## What you need to do
Nothing but the lines below from the one holding "tan brick Q1:Q3" up to and including the one holding "black brick B3:C3" should be copied, exactly and without pictures.

## Data supplied
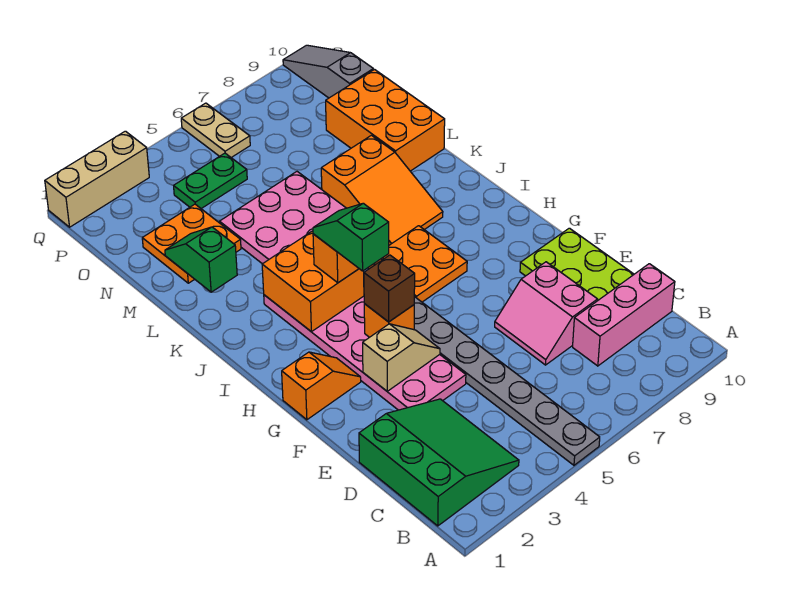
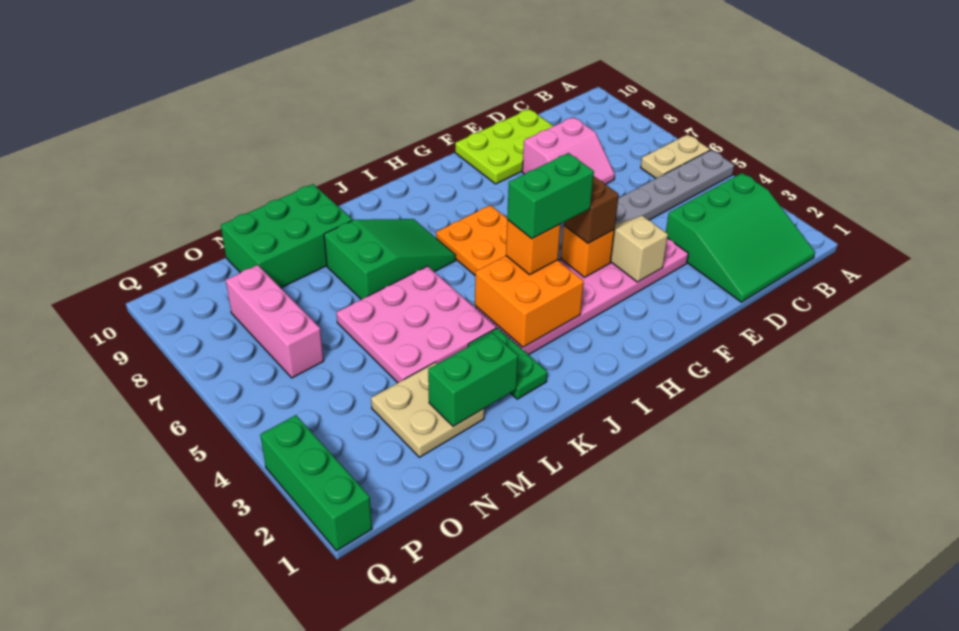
green slope B1:D3 level 1 top 1 -> green slope B1:D3 level 1 top 3
pink brick C8:C10 level 1 -> pink brick O6:O8 level 1
orange slope G1:G2 level 1 top 1 -> none
green slope H4:I4 level 4 top H -> green brick H4:I4 level 4
orange slope J7:L8 level 1 top L -> green slope J7:L8 level 1 top L
green slope L2:M2 level 2 top L -> green brick L2:M2 level 2
orange brick L9:N10 level 1 -> green brick L9:N10 level 1
orange plate M2:N3 level 1 -> tan plate M2:N3 level 1
green plate O4:O5 level 1 -> green plate K2:K3 level 1
grey slope O10:Q10 level 1 top O -> none
tan plate P6:Q6 level 1 -> tan plate A6:B6 level 1
tan brick Q1:Q3 level 1 -> green brick Q1:Q3 level 1

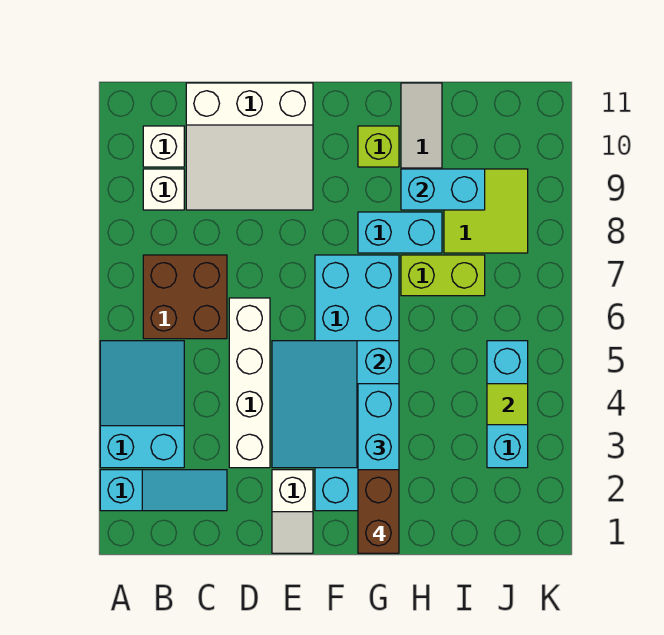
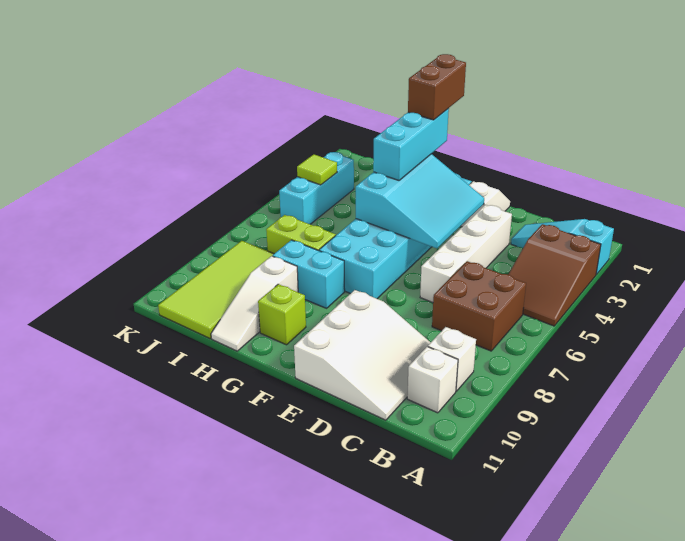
cyan slope A3:B5 level 1 top 3 -> brown slope A3:B5 level 1 top 3
white slope C9:E11 level 1 top 11 -> white slope C9:E11 level 1 top E
cyan brick H9:I9 level 2 -> none
lime tile I8:J9 level 1 -> lime tile I8:J11 level 1

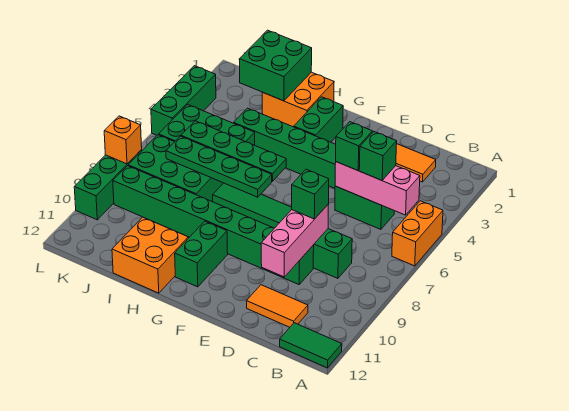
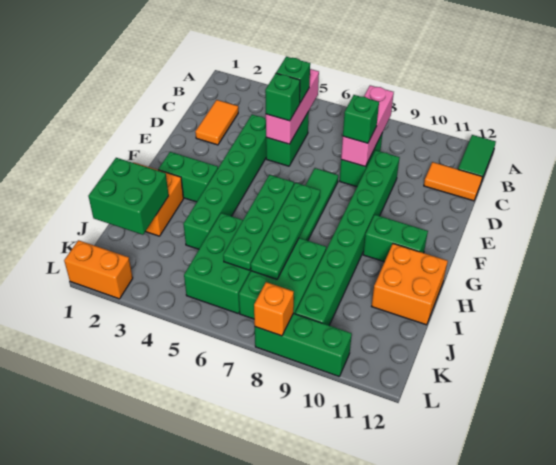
orange brick A5:A6 level 1 -> orange brick L1:L2 level 1
orange tile C11:D11 level 1 -> orange tile C11:C12 level 1
pink brick D8:D10 level 2 -> pink brick B8:D8 level 2
green brick L3:L5 level 1 -> none

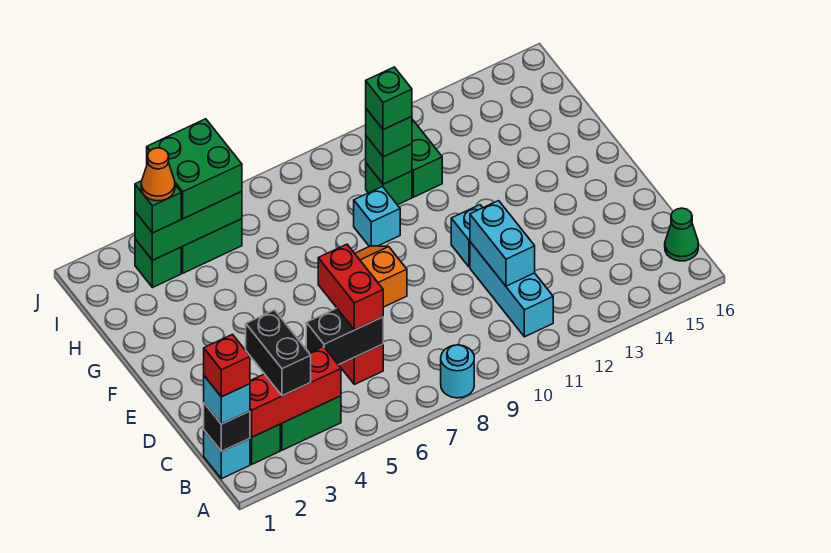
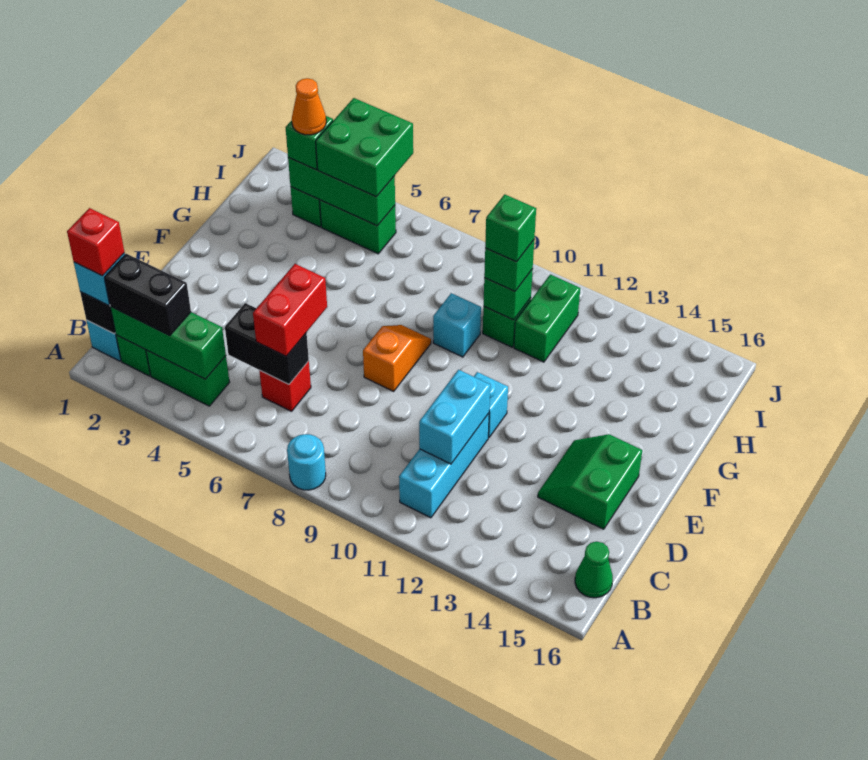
red brick B2:B4 level 2 -> green brick B2:B4 level 2
black brick B3:C3 level 3 -> black brick B2:B3 level 3
none -> green slope D14:E15 level 1 top 15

## Answer below
tan brick Q1:Q3 level 1 -> green brick Q1:Q3 level 1

cyan slope A3:B5 level 1 top 3 -> brown slope A3:B5 level 1 top 3
white slope C9:E11 level 1 top 11 -> white slope C9:E11 level 1 top E
cyan brick H9:I9 level 2 -> none
lime tile I8:J9 level 1 -> lime tile I8:J11 level 1

orange brick A5:A6 level 1 -> orange brick L1:L2 level 1
orange tile C11:D11 level 1 -> orange tile C11:C12 level 1
pink brick D8:D10 level 2 -> pink brick B8:D8 level 2
green brick L3:L5 level 1 -> none

red brick B2:B4 level 2 -> green brick B2:B4 level 2
black brick B3:C3 level 3 -> black brick B2:B3 level 3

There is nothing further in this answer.